▶ DATA PROVIDED:
···

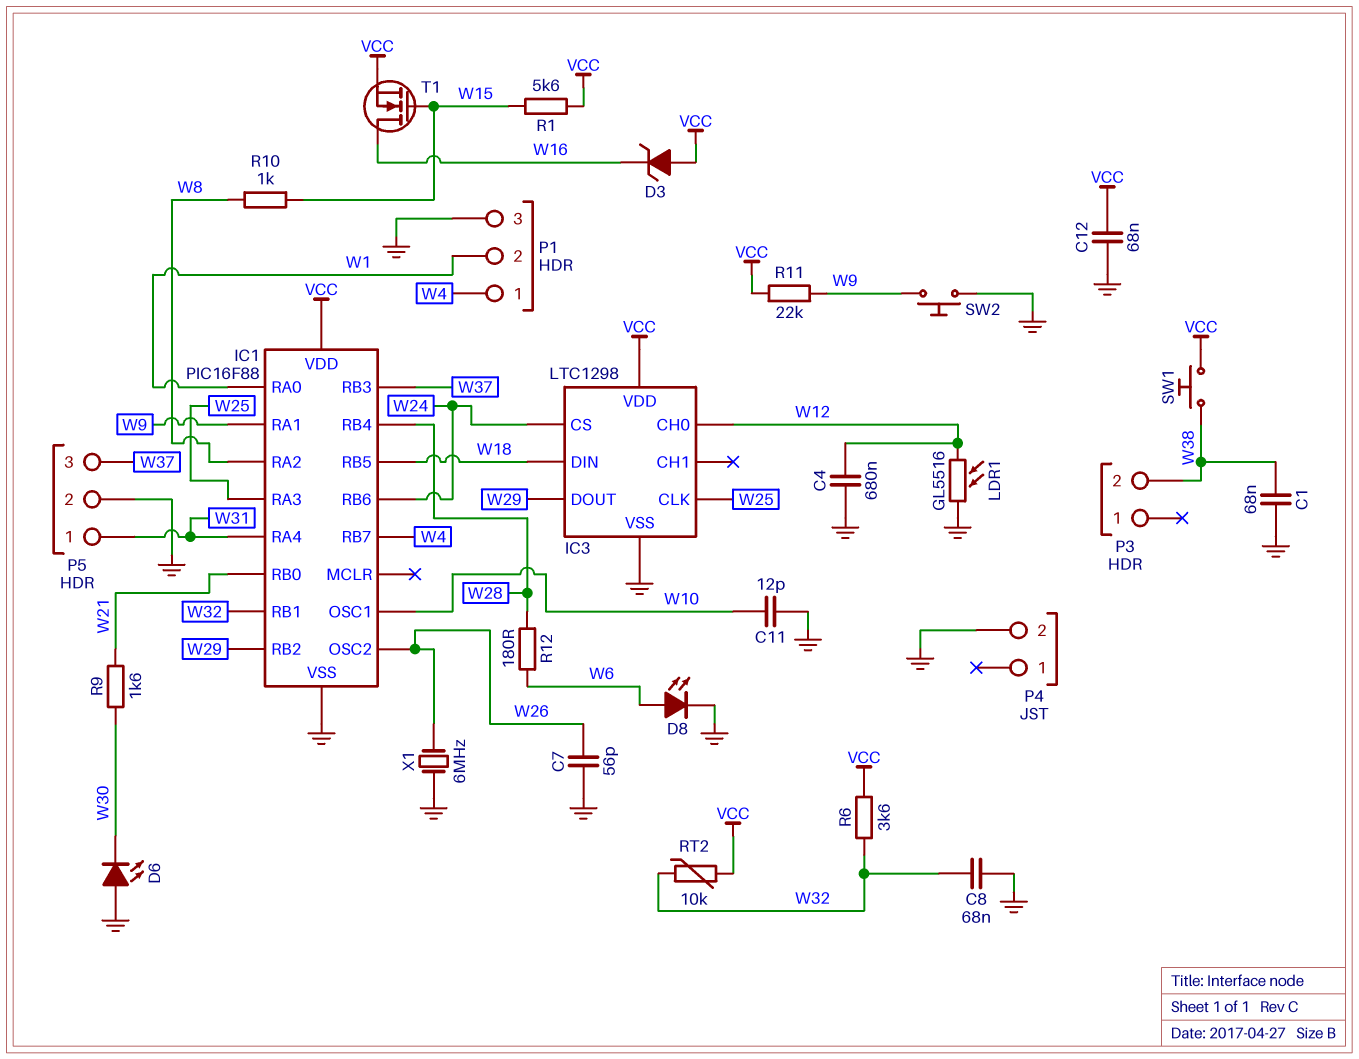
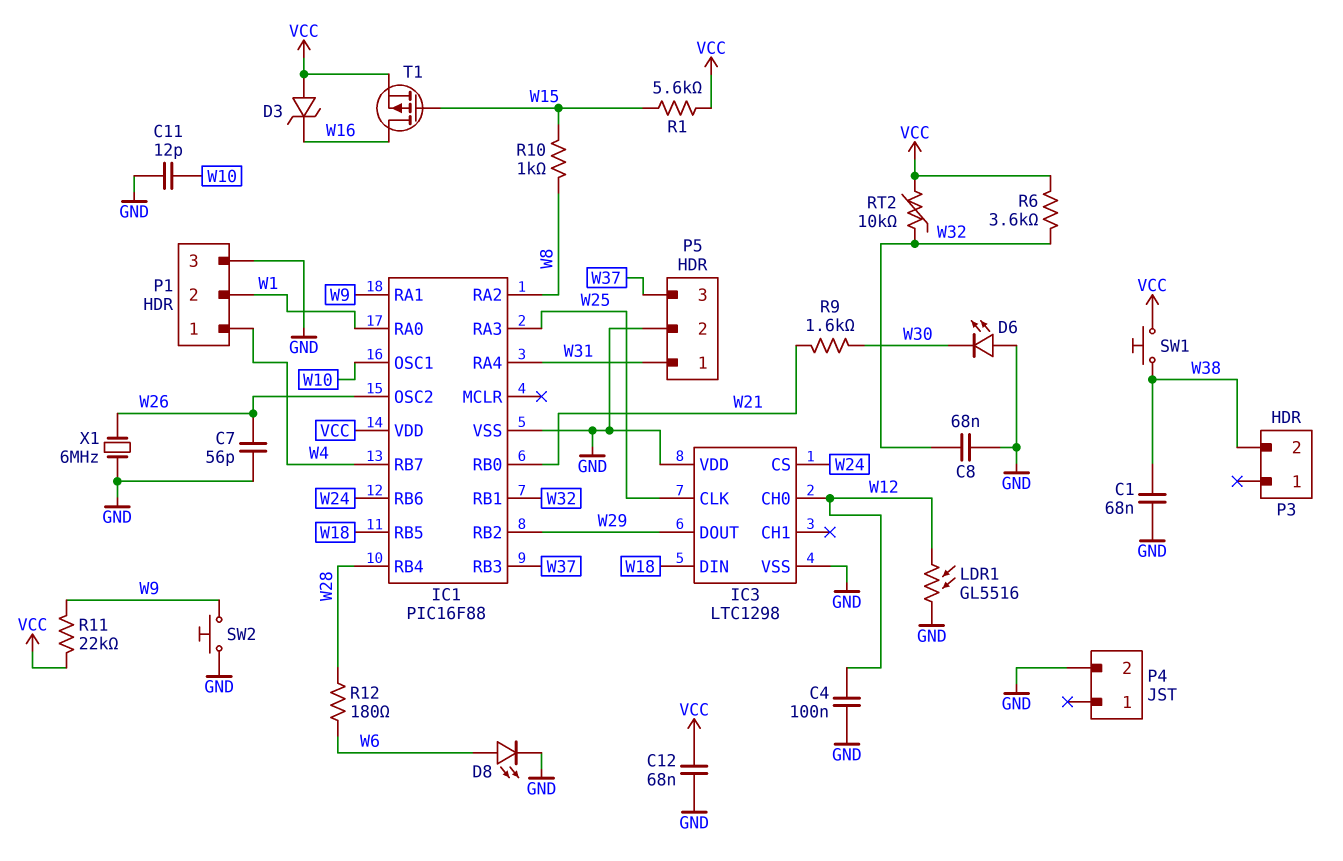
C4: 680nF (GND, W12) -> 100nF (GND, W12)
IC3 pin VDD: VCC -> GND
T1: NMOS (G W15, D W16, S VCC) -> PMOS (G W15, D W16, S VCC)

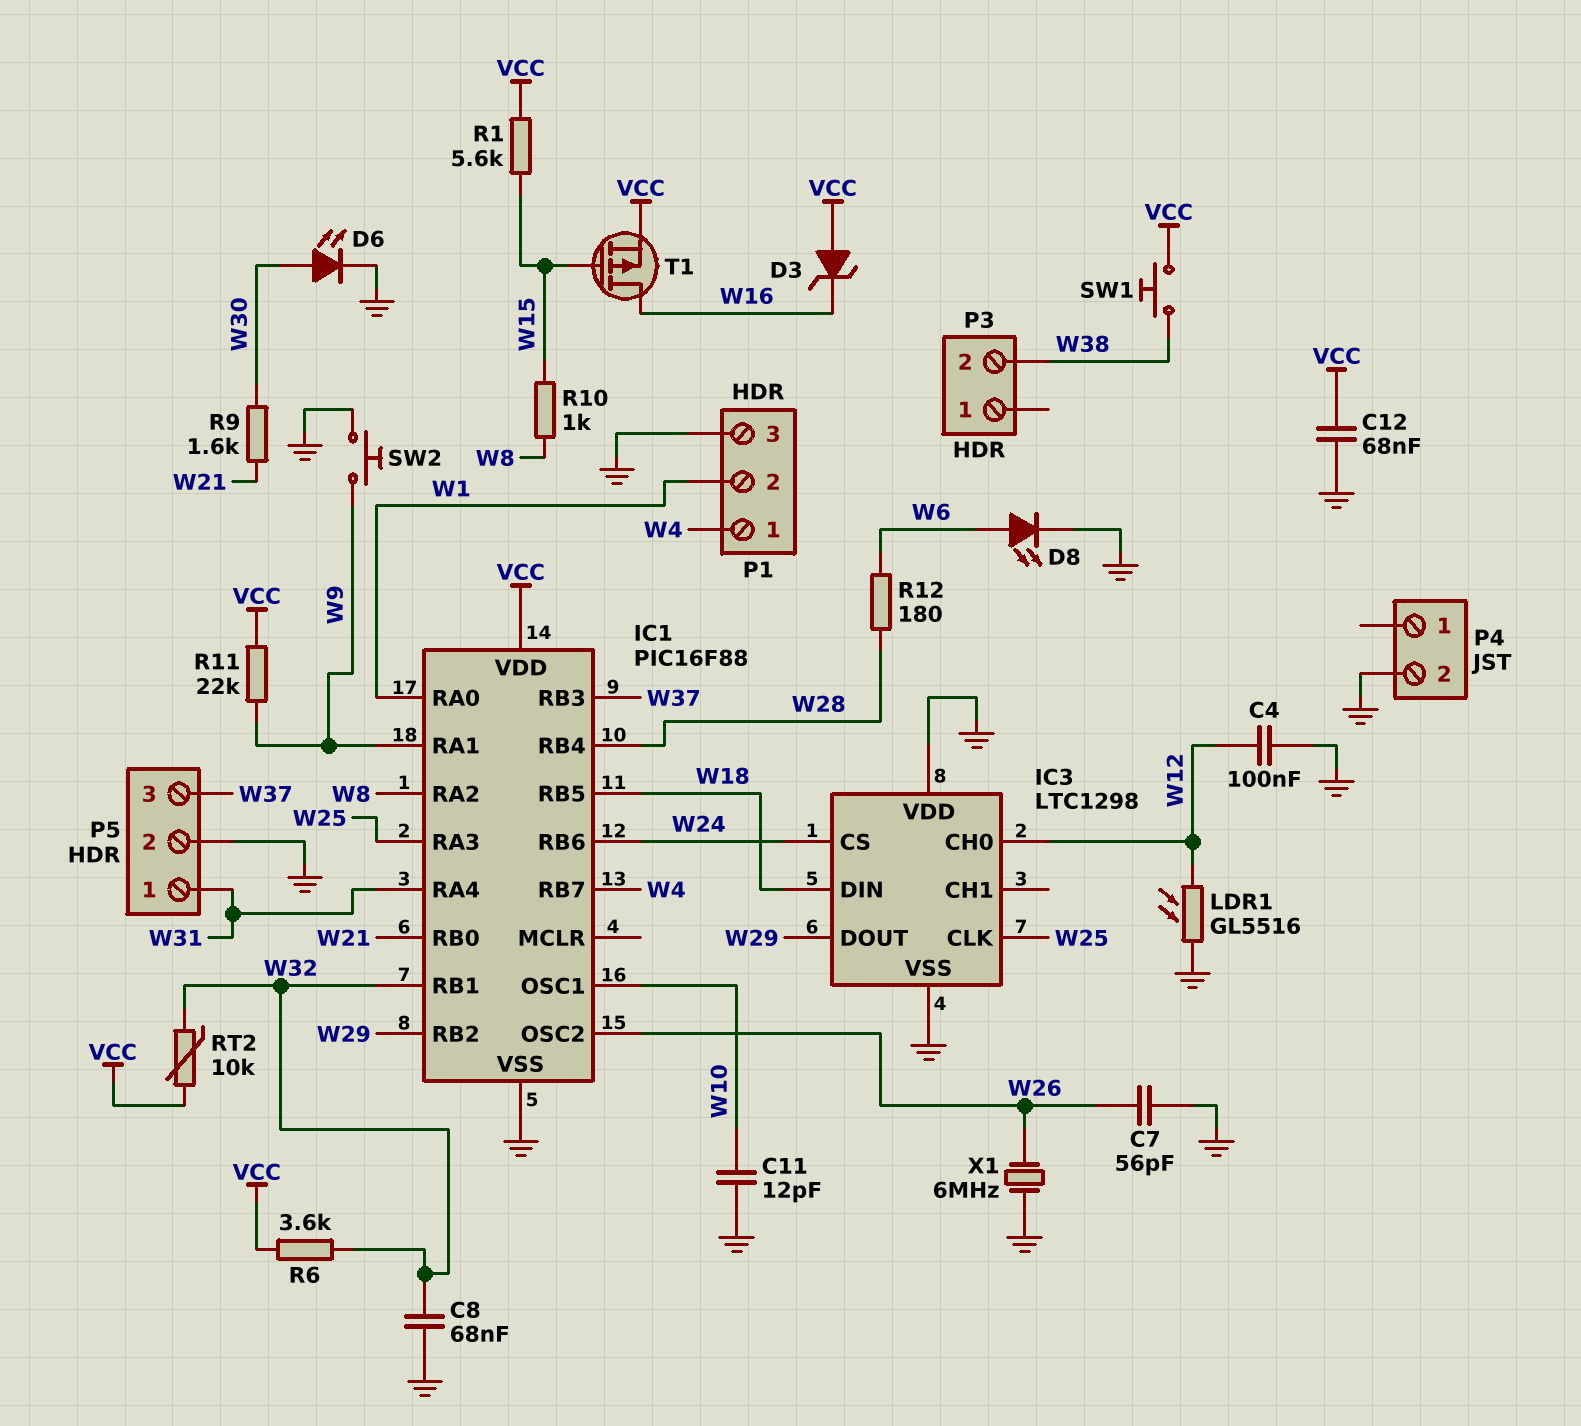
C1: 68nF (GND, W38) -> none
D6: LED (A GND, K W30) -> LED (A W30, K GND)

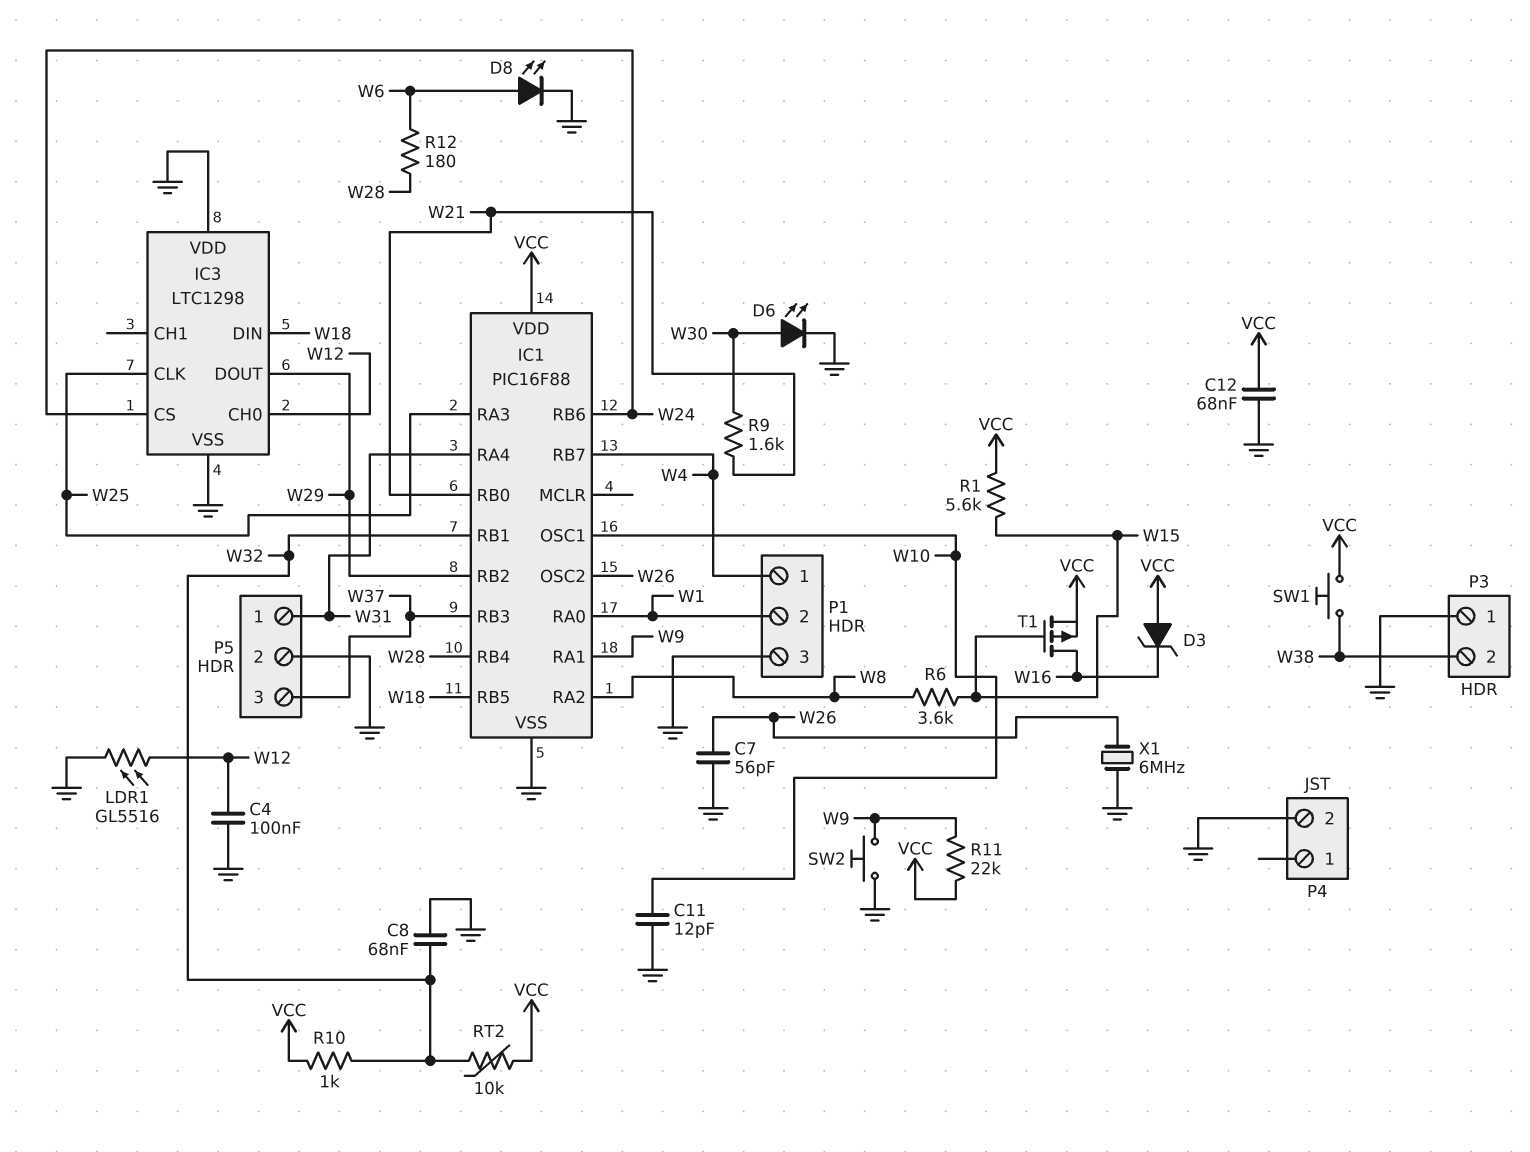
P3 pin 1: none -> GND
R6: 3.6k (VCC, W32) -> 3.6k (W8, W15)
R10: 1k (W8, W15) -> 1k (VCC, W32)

···

▶ WORK REQUEST: Please write out, exactly, every line from the line with "D6: LED (A GND, K W30) -> LED (A W30, K GND)" through the final line of the data above, leaving out pictures.

▶ TASK OUTPUT:
D6: LED (A GND, K W30) -> LED (A W30, K GND)

P3 pin 1: none -> GND
R6: 3.6k (VCC, W32) -> 3.6k (W8, W15)
R10: 1k (W8, W15) -> 1k (VCC, W32)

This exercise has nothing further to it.